START GIVEN INFORMATION

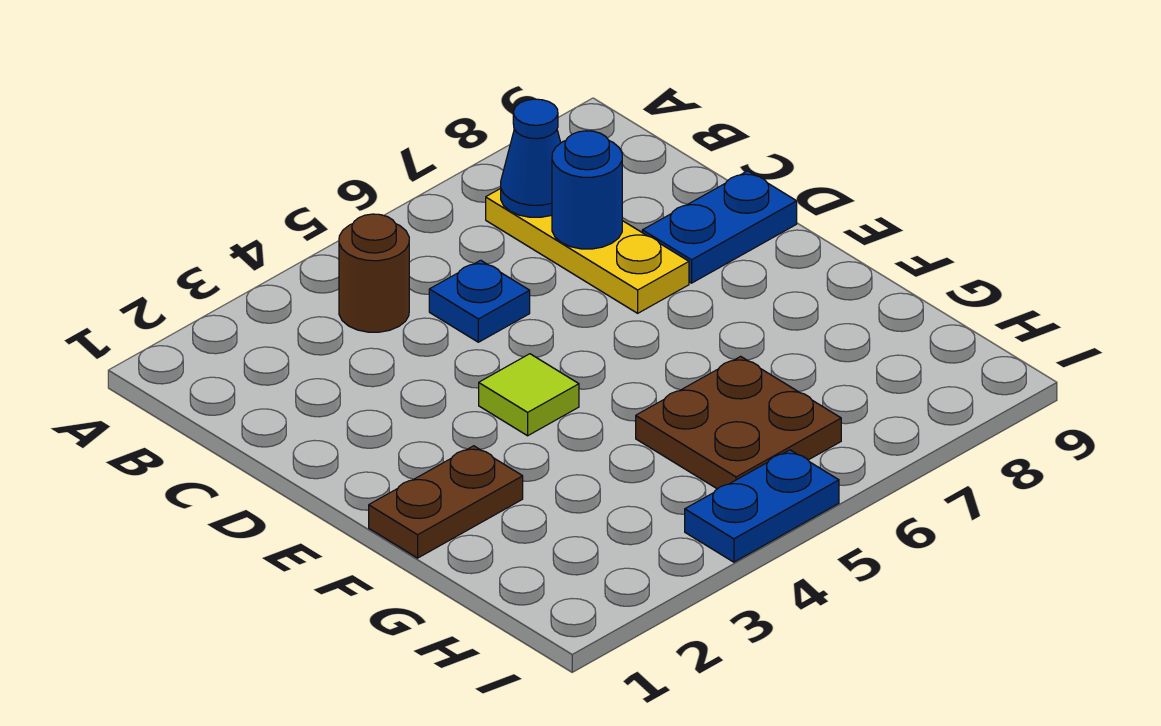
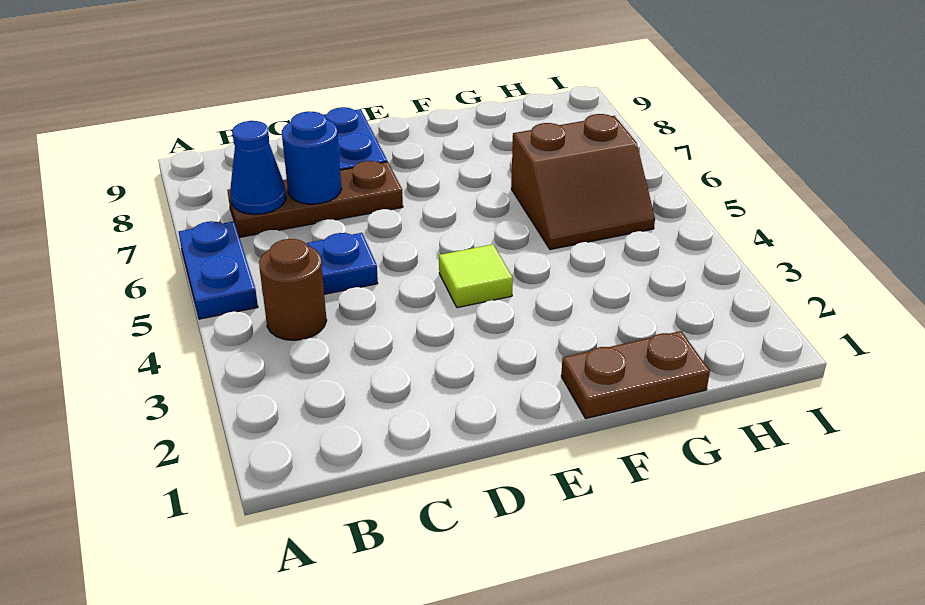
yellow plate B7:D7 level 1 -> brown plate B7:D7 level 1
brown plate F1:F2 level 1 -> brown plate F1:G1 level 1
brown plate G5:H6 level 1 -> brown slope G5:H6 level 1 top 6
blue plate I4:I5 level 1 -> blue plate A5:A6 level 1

END GIVEN INFORMATION
START GIVEN INFORMATION

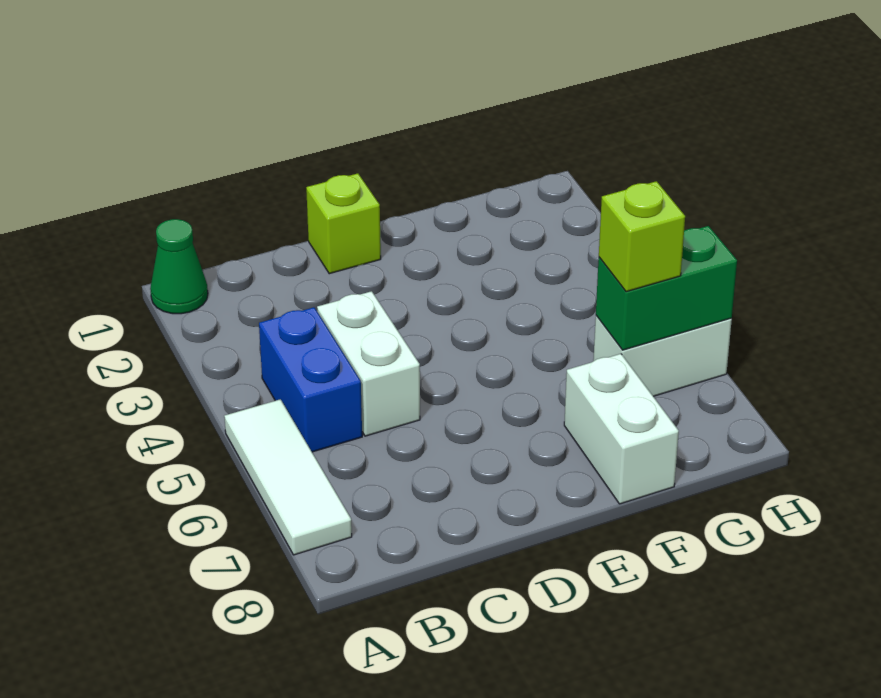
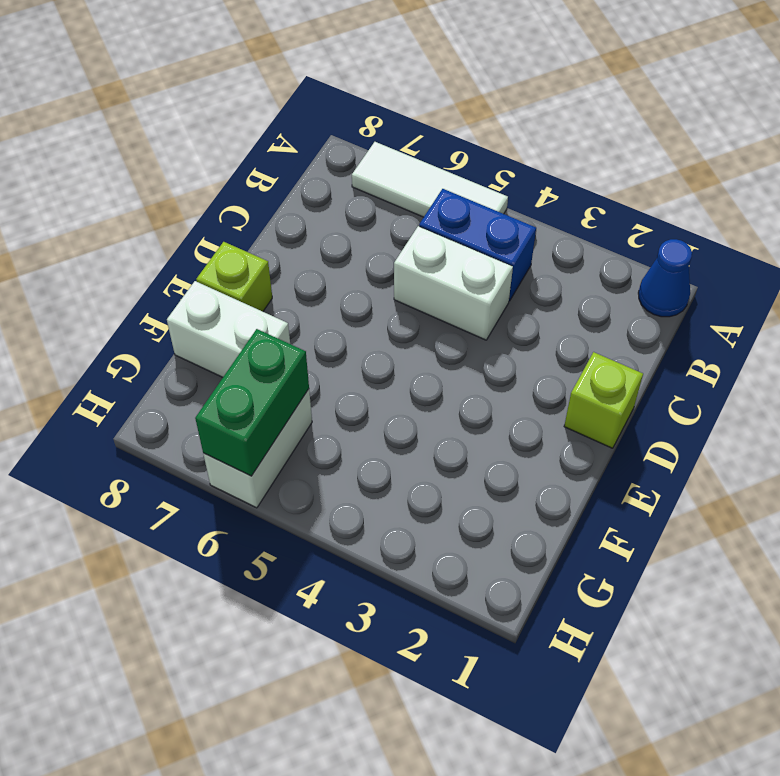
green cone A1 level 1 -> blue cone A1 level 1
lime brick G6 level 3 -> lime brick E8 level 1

END GIVEN INFORMATION
START GIVEN INFORMATION

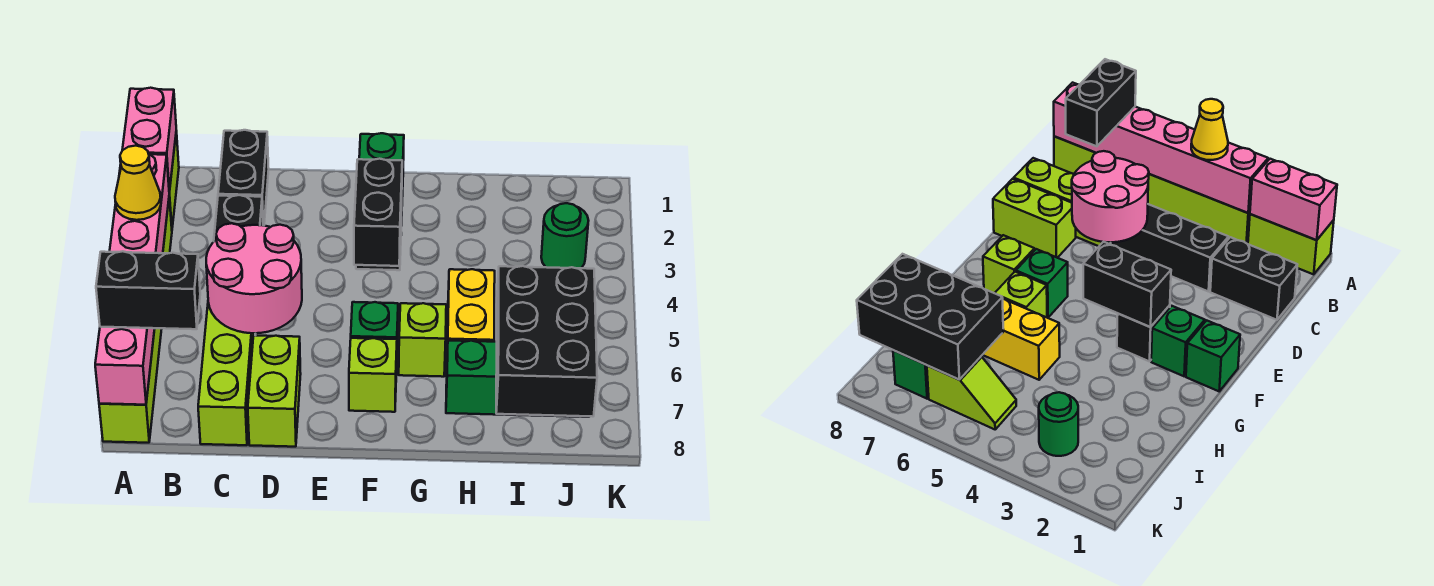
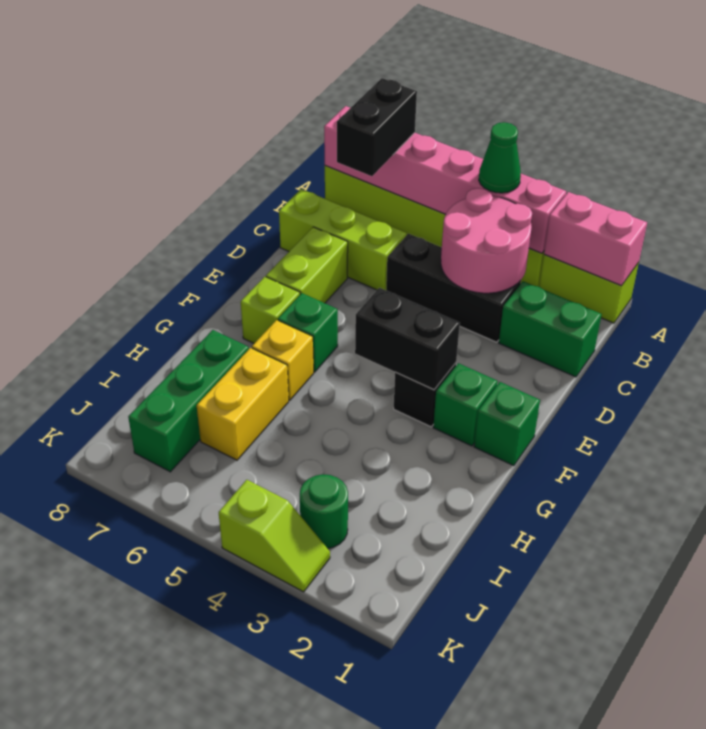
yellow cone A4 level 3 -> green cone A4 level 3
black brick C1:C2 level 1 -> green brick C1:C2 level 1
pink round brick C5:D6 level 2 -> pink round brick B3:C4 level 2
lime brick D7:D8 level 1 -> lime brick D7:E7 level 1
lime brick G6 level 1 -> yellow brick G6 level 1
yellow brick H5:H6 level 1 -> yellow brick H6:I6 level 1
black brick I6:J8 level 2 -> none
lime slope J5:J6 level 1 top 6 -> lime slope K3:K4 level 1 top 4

END GIVEN INFORMATION

**EXERCISE DESCRIPTION**
Only the lines above from the one with "black brick I6:J8 level 2 -> none" through the one with "lime slope J5:J6" should be duplicated, character for character.

**EXERCISE OUTPUT**
black brick I6:J8 level 2 -> none
lime slope J5:J6 level 1 top 6 -> lime slope K3:K4 level 1 top 4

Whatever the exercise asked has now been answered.